### [Exercise goal]
Output the records exactly as they appear, with no pictures included.

### [Data records]
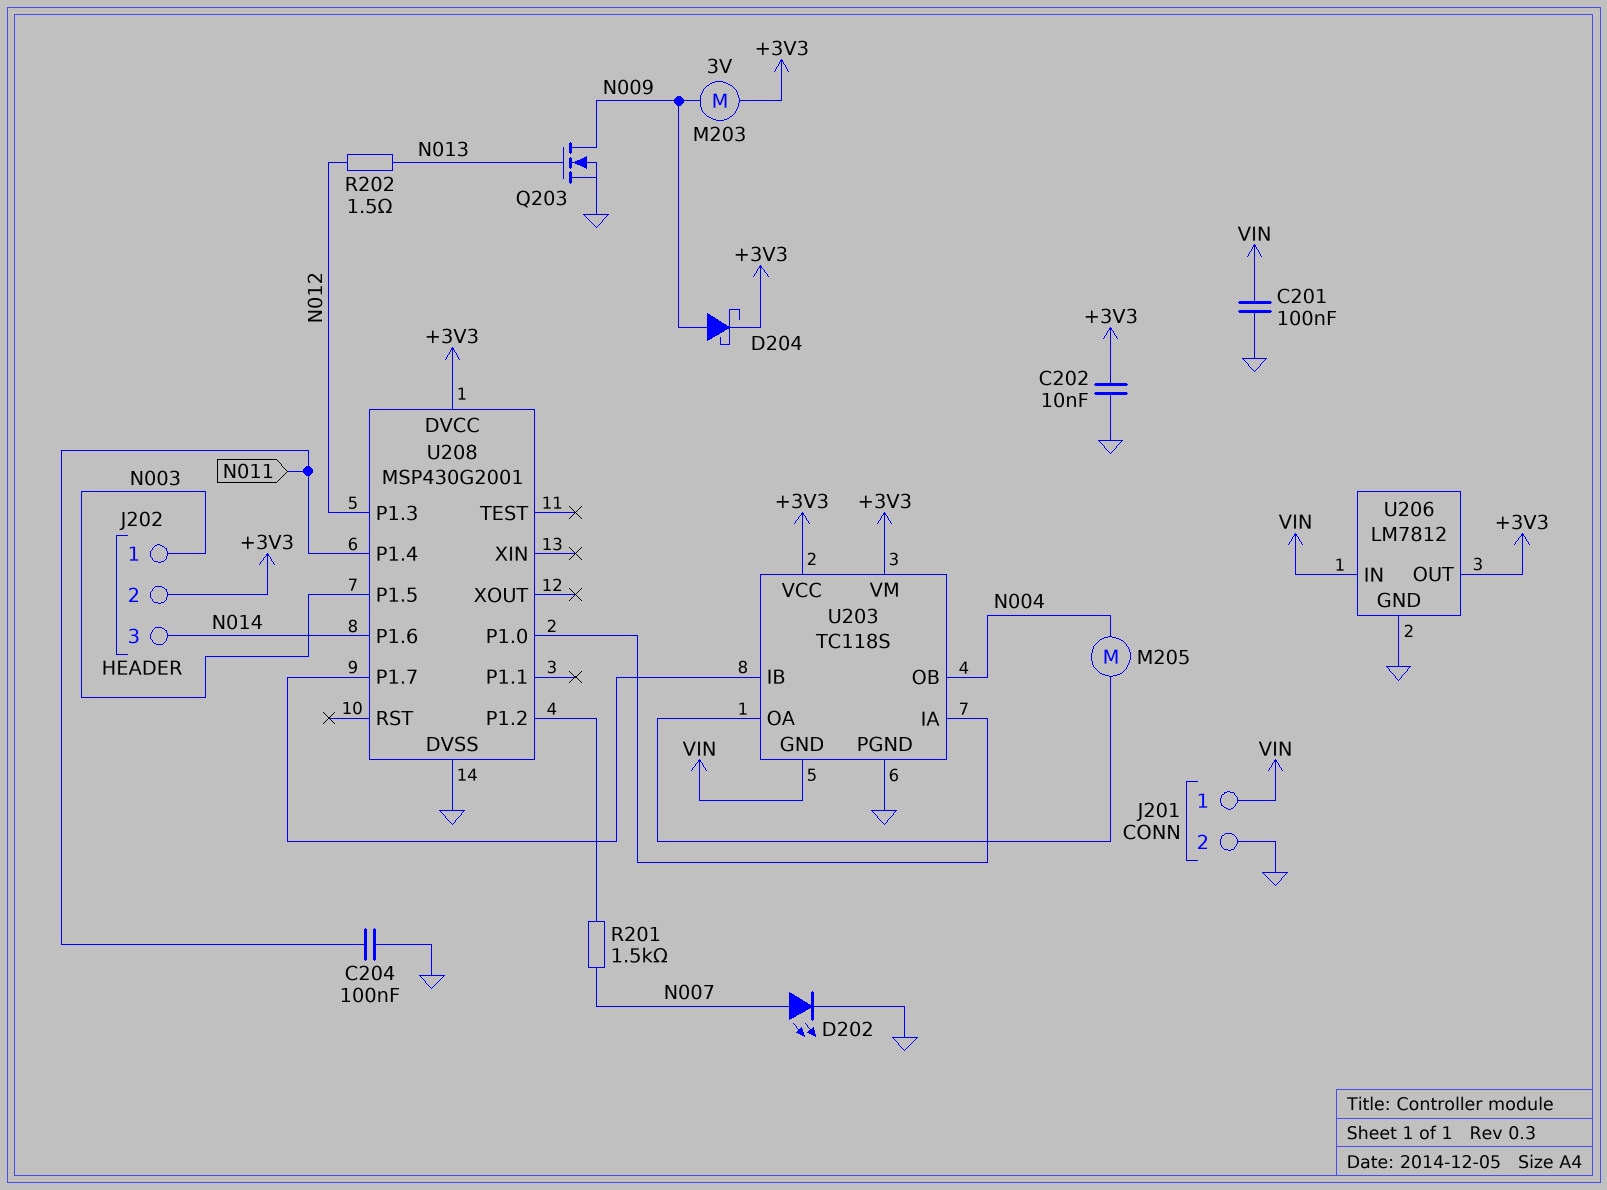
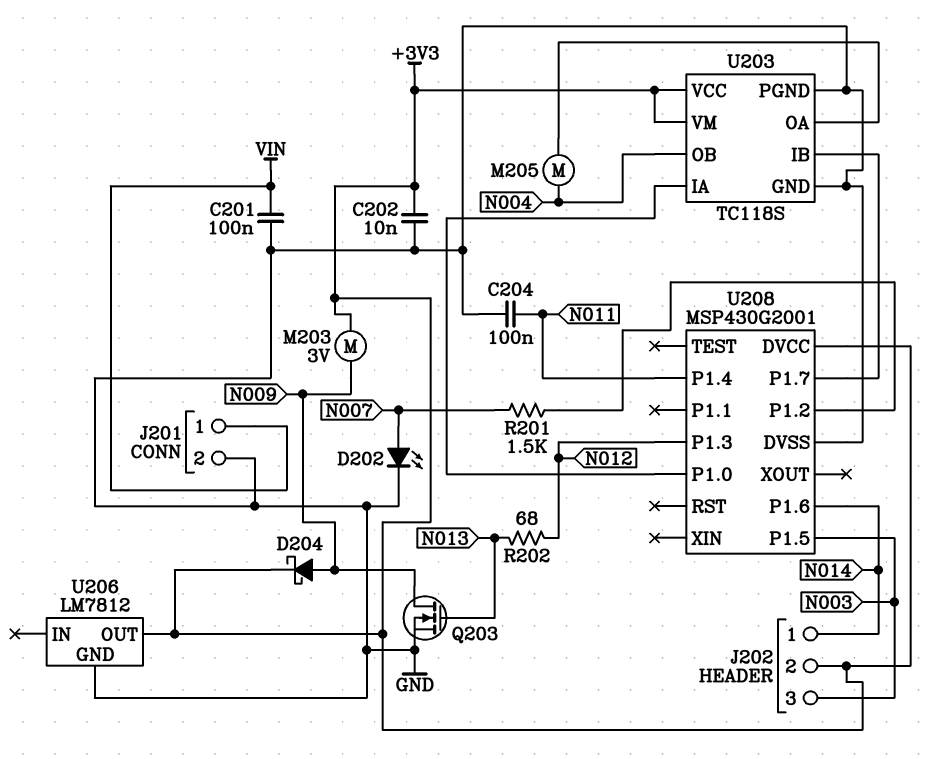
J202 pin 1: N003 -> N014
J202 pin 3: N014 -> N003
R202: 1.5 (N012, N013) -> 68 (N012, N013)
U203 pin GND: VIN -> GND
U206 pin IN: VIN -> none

### [Your response]
J202 pin 1: N003 -> N014
J202 pin 3: N014 -> N003
R202: 1.5 (N012, N013) -> 68 (N012, N013)
U203 pin GND: VIN -> GND
U206 pin IN: VIN -> none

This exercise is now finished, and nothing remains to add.